#### Excerpted data

BEGIN

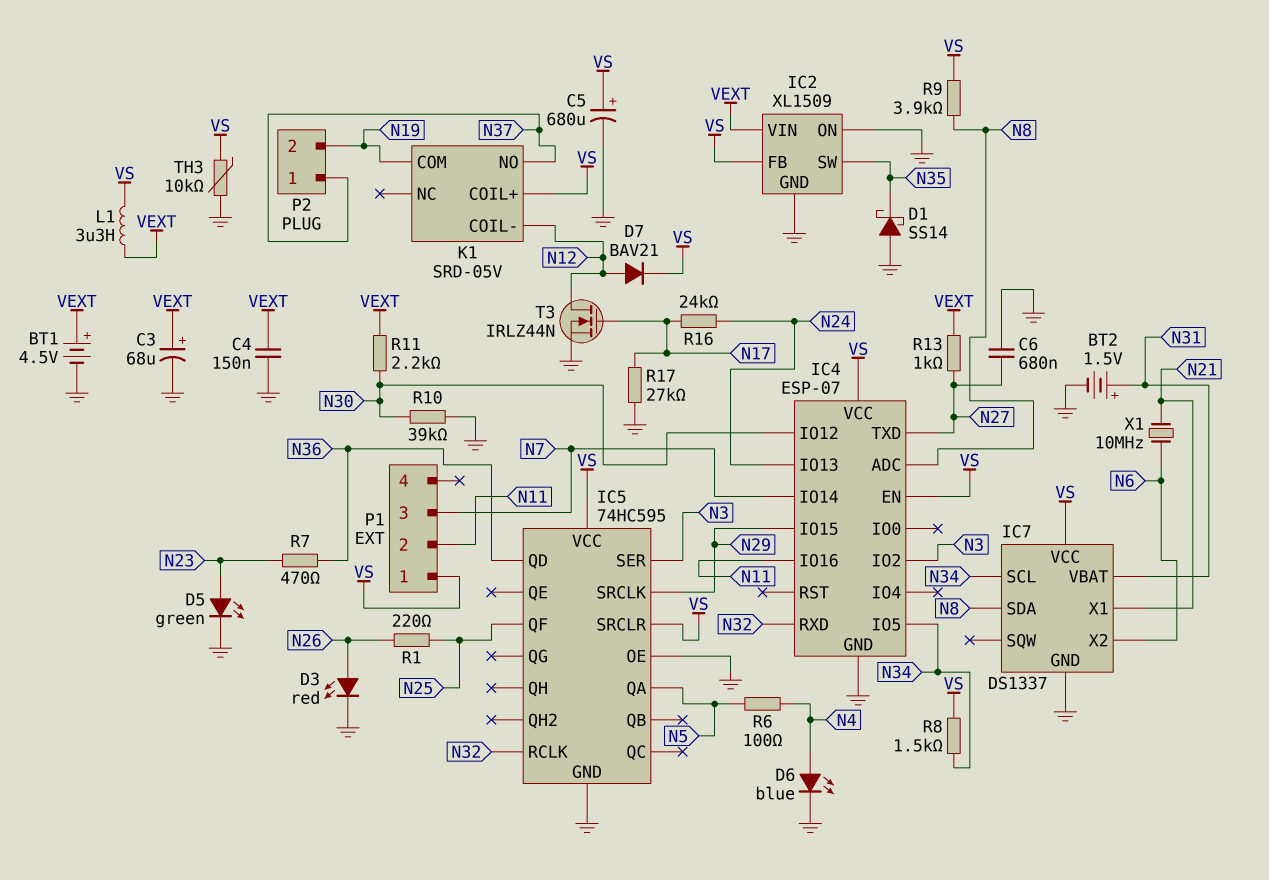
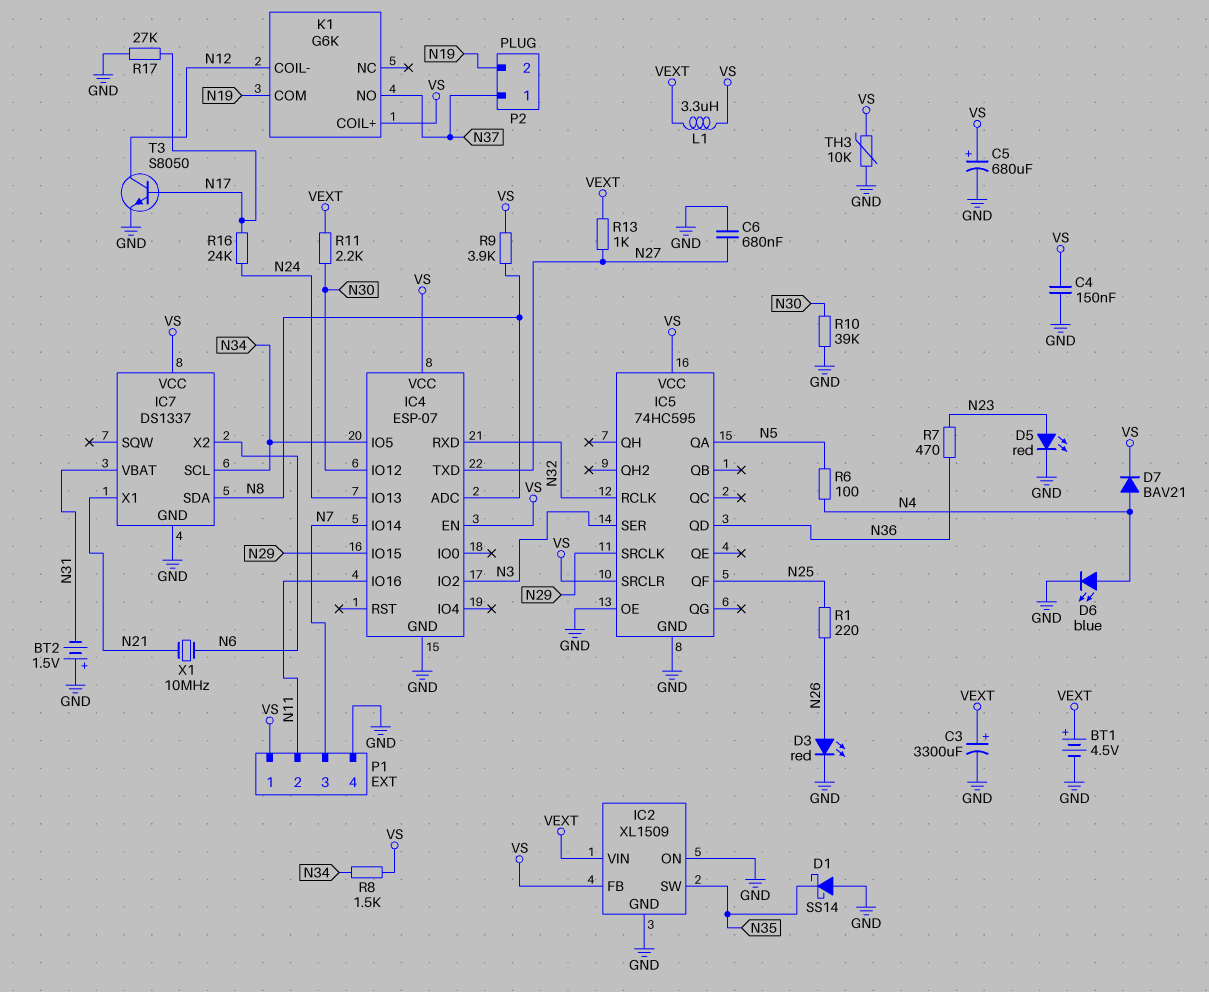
BT2: 1.5V (plus N31, minus GND) -> 1.5V (plus GND, minus N31)
C3: 68uF (plus VEXT, minus GND) -> 3300uF (plus VEXT, minus GND)
C4: 150nF (GND, VEXT) -> 150nF (GND, VS)
D5: LED green (A N23, K GND) -> LED red (A N23, K GND)
D7: diode BAV21 (A N12, K VS) -> diode BAV21 (A N4, K VS)
K1: SRD-05V -> G6K
P1 pin 4: none -> GND
T3: NMOS IRLZ44N (G N17, D N12, S GND) -> NPN S8050 (B N17, C N12, E GND)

END

#### The problem
If a line above holds the string "VEXT", copy it out.

#### Your response
C3: 68uF (plus VEXT, minus GND) -> 3300uF (plus VEXT, minus GND)
C4: 150nF (GND, VEXT) -> 150nF (GND, VS)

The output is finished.